**Instructions for the task:** In the copy, include no pictures. Reproduce the rest of the entries exactly.

· · · · · · ·

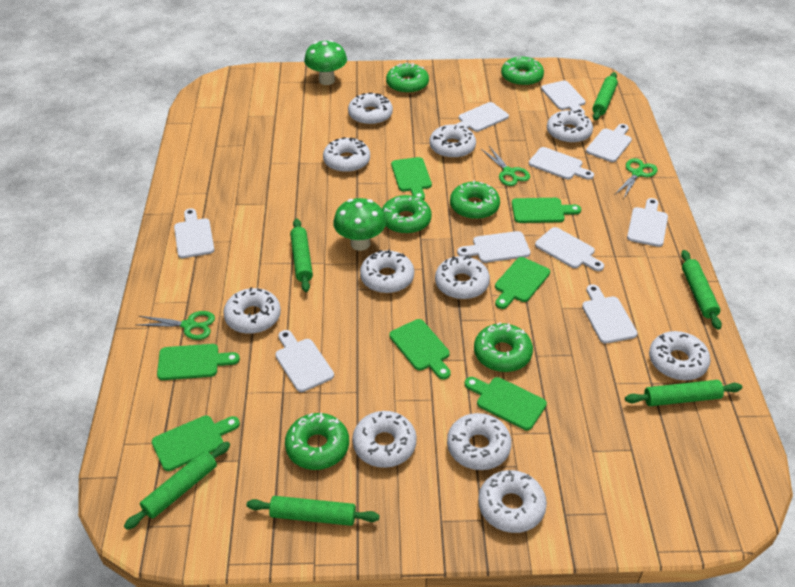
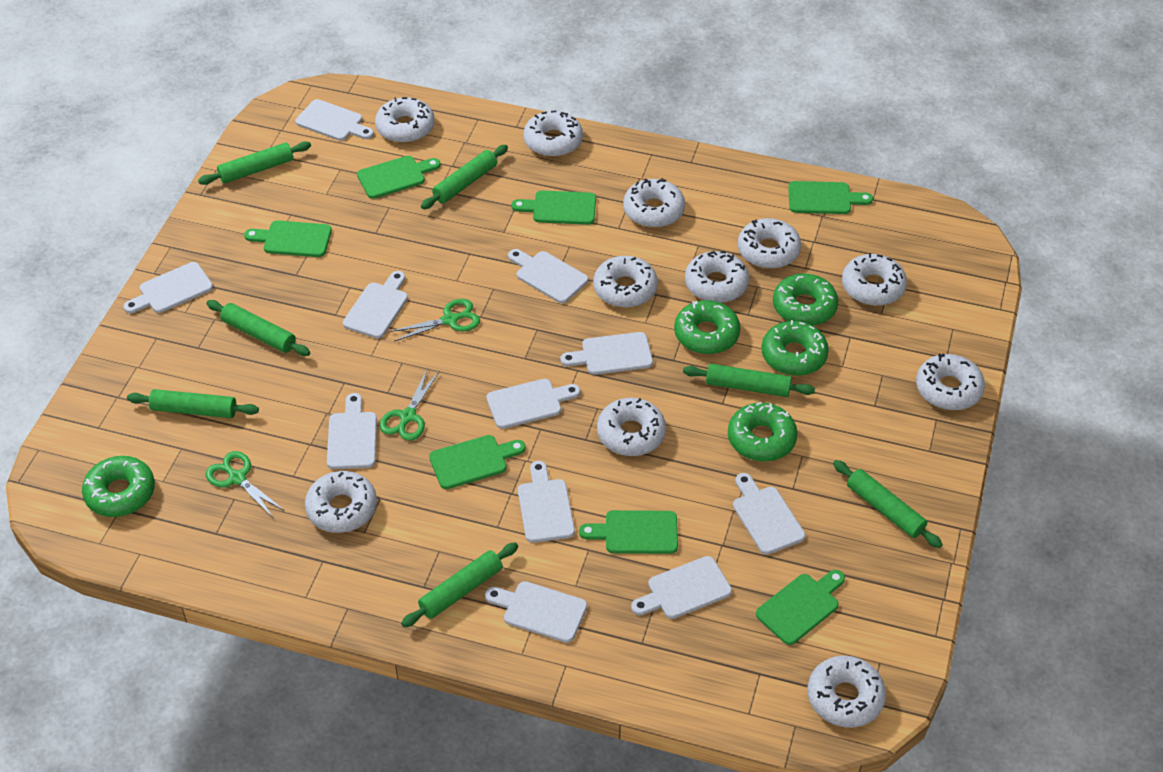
green donut: 6 -> 5
green mushroom: 2 -> 0
green rolling pin: 6 -> 7
white cutting board: 10 -> 11

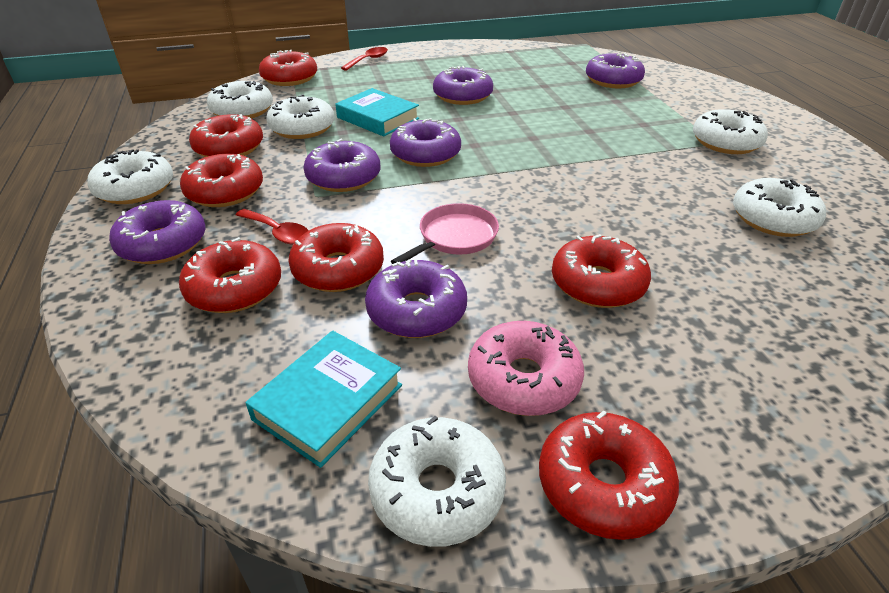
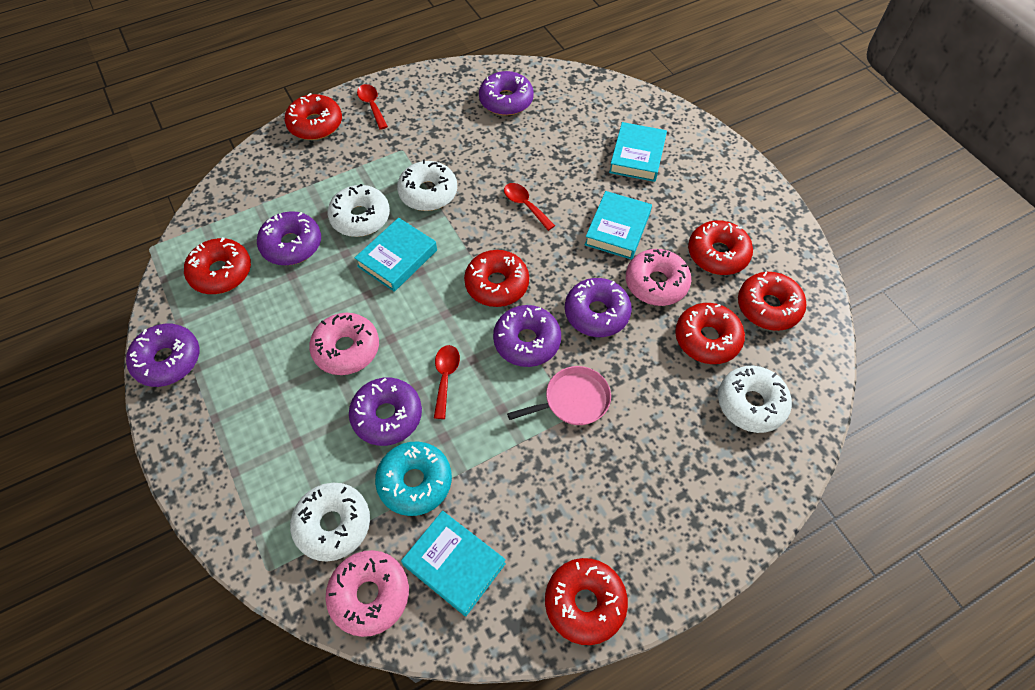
pink donut: 1 -> 3
red spoon: 2 -> 3
turquoise book: 2 -> 4
turquoise donut: 0 -> 1
white donut: 6 -> 4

· · · · · · ·

**Solution to this exercise:**
green donut: 6 -> 5
green mushroom: 2 -> 0
green rolling pin: 6 -> 7
white cutting board: 10 -> 11

pink donut: 1 -> 3
red spoon: 2 -> 3
turquoise book: 2 -> 4
turquoise donut: 0 -> 1
white donut: 6 -> 4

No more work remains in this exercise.